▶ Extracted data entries
|---|
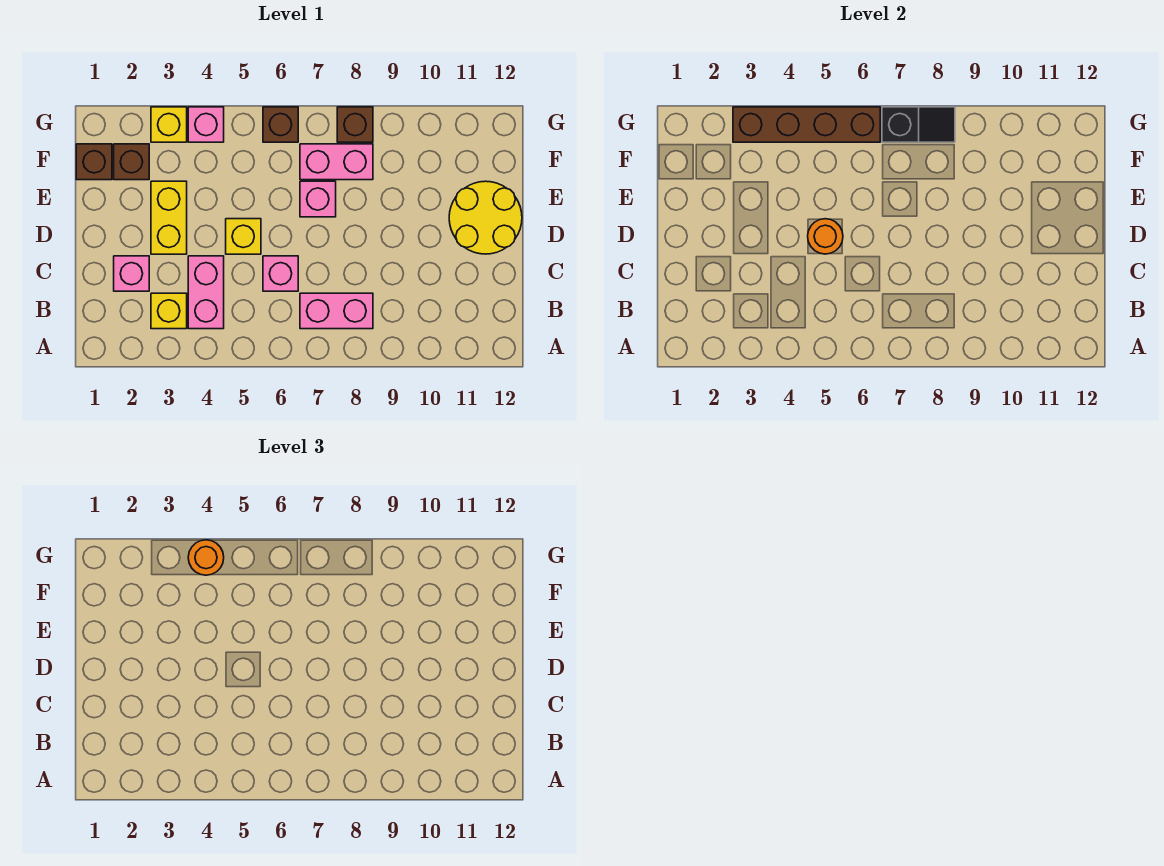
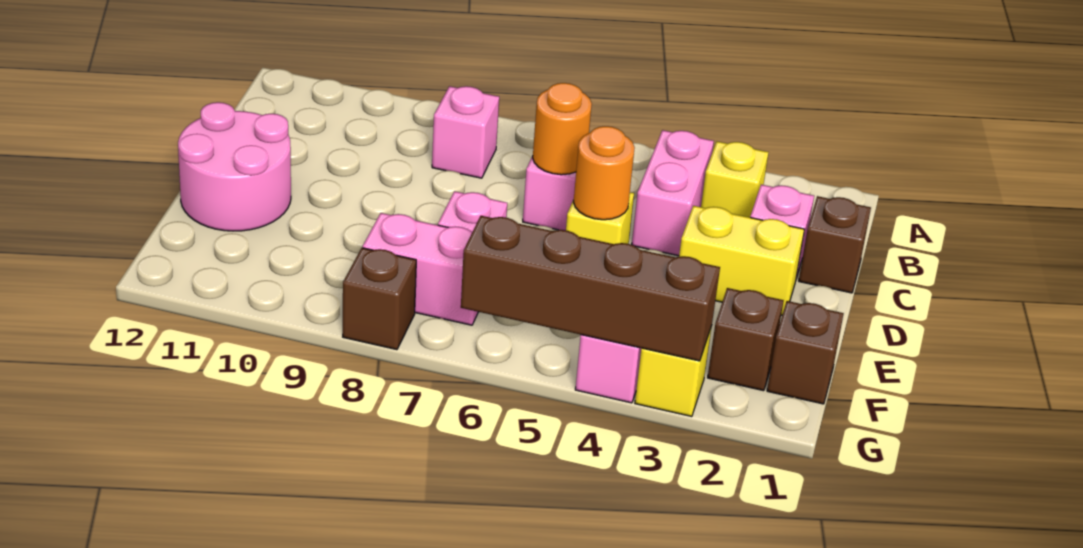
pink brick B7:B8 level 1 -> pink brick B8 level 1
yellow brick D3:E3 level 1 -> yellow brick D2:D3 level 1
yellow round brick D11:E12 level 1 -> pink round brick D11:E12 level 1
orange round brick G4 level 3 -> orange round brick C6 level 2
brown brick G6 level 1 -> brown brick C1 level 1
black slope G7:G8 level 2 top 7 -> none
|---|
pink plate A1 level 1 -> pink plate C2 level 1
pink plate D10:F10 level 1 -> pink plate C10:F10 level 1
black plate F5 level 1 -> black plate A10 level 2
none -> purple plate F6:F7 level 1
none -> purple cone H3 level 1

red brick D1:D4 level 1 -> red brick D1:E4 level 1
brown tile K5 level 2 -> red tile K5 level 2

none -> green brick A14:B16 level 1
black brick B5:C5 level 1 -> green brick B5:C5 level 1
|---|
▶ Required work
With the line holding "pink brick B7:B8" as the first and the line holding "black slope G7:G8 level 2 top 7 -> none" as the last, set down that range of the entries above exactly, and nothing else.

▶ Result
pink brick B7:B8 level 1 -> pink brick B8 level 1
yellow brick D3:E3 level 1 -> yellow brick D2:D3 level 1
yellow round brick D11:E12 level 1 -> pink round brick D11:E12 level 1
orange round brick G4 level 3 -> orange round brick C6 level 2
brown brick G6 level 1 -> brown brick C1 level 1
black slope G7:G8 level 2 top 7 -> none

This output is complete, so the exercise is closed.